YOUR OBJECTIVE – In the entries below, find the line containing "camera: 25 degrees right, 30 degrees up" and the line containing "pink mouse [498,208,563,242]". Copy those two lines and everything between them exactly, and only that.
EXERCISE DATA START
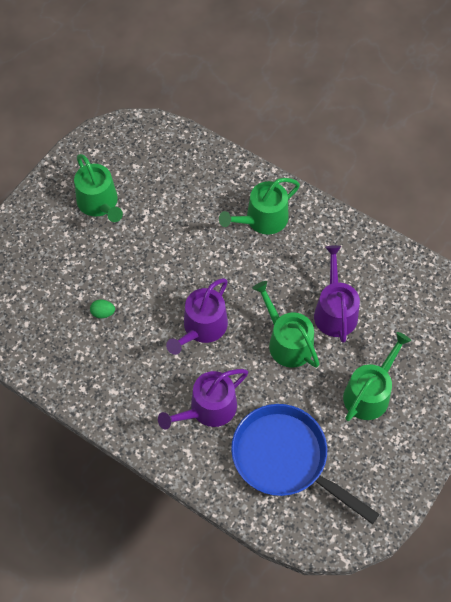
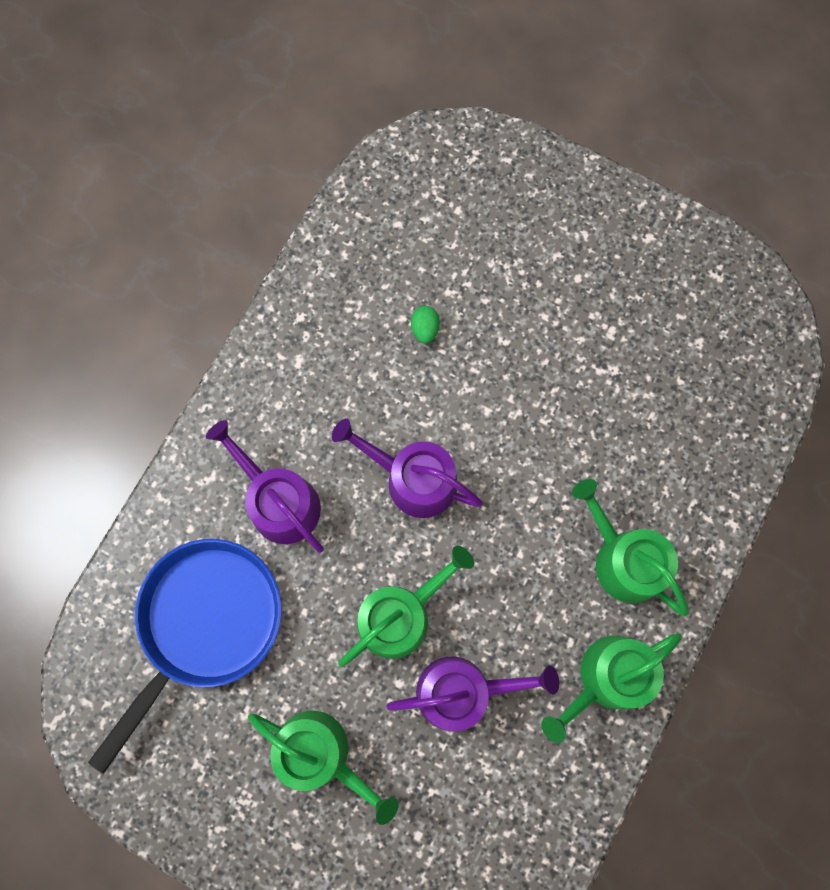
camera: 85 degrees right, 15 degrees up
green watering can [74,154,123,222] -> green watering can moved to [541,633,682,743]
EXERCISE DATA END
EXERCISE DATA START
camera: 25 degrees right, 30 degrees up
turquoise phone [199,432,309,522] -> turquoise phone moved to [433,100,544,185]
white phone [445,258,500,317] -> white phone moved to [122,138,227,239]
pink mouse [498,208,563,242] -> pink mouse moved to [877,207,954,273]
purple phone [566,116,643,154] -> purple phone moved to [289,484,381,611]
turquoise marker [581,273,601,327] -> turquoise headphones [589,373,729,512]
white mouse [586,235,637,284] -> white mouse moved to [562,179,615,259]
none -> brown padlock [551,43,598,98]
EXERCISE DATA END
EXERCISE DATA START
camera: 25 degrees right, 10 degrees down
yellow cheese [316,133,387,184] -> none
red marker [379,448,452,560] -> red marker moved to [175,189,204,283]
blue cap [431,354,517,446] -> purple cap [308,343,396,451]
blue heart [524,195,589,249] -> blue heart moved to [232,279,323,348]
EXERCISE DATA END
ANSWER TO THIS TASK –
camera: 25 degrees right, 30 degrees up
turquoise phone [199,432,309,522] -> turquoise phone moved to [433,100,544,185]
white phone [445,258,500,317] -> white phone moved to [122,138,227,239]
pink mouse [498,208,563,242] -> pink mouse moved to [877,207,954,273]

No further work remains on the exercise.